# REQUIRED ACTION
In the listing below, find the line that contains "plant: (451, 240)" and the line that contains "stool: (495, 427) -> (1083, 923), moved". Quote both and every line between them, exactly, and nothing more.

# PROVIDED RECORDS
[Start of section]

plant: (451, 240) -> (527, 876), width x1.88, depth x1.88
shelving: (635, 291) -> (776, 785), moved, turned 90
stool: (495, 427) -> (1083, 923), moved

[End of section]
[Start of section]

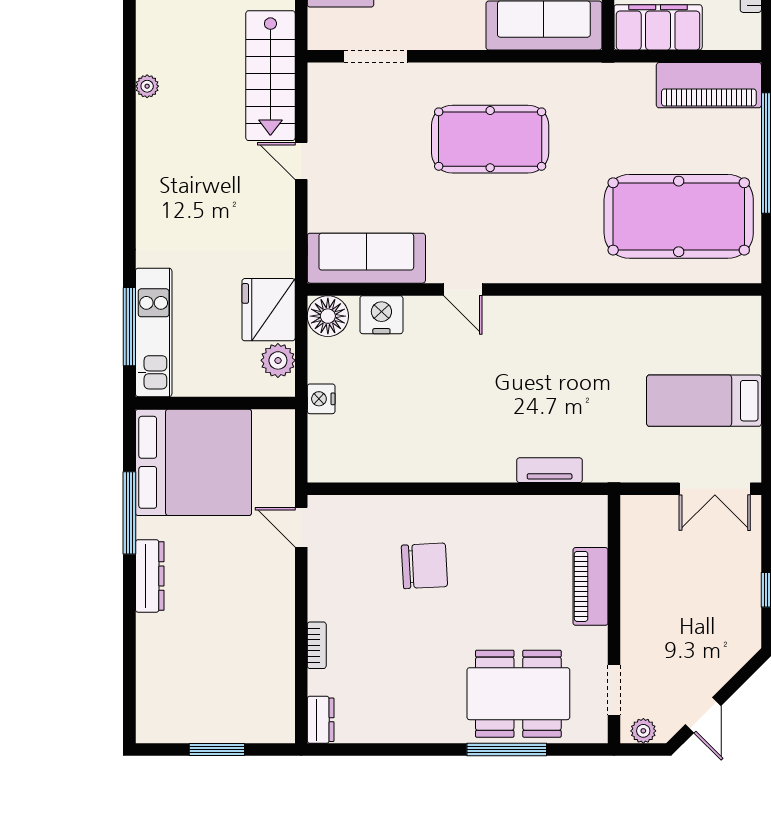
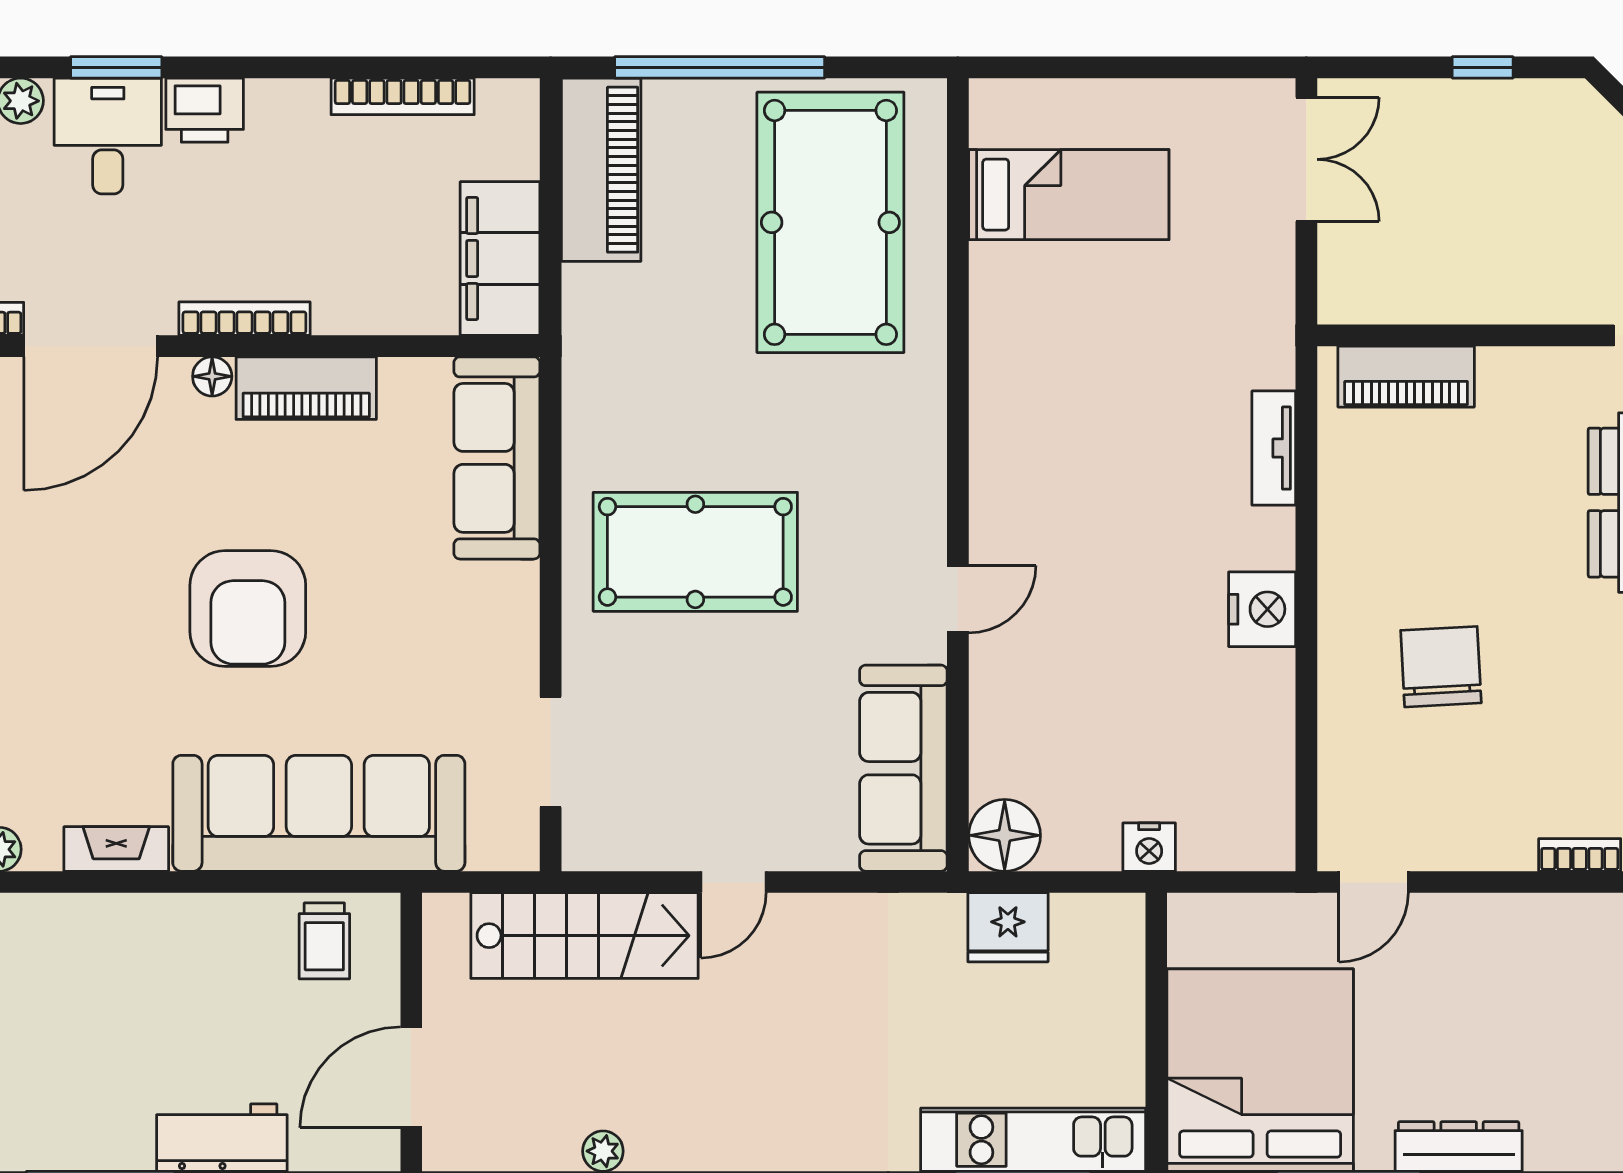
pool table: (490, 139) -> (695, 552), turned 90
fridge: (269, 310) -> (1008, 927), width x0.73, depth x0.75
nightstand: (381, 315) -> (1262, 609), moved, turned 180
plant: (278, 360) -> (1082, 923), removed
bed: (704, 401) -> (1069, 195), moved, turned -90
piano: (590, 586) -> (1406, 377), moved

[End of section]

# COMPLETED TASK
plant: (451, 240) -> (527, 876), width x1.88, depth x1.88
shelving: (635, 291) -> (776, 785), moved, turned 90
stool: (495, 427) -> (1083, 923), moved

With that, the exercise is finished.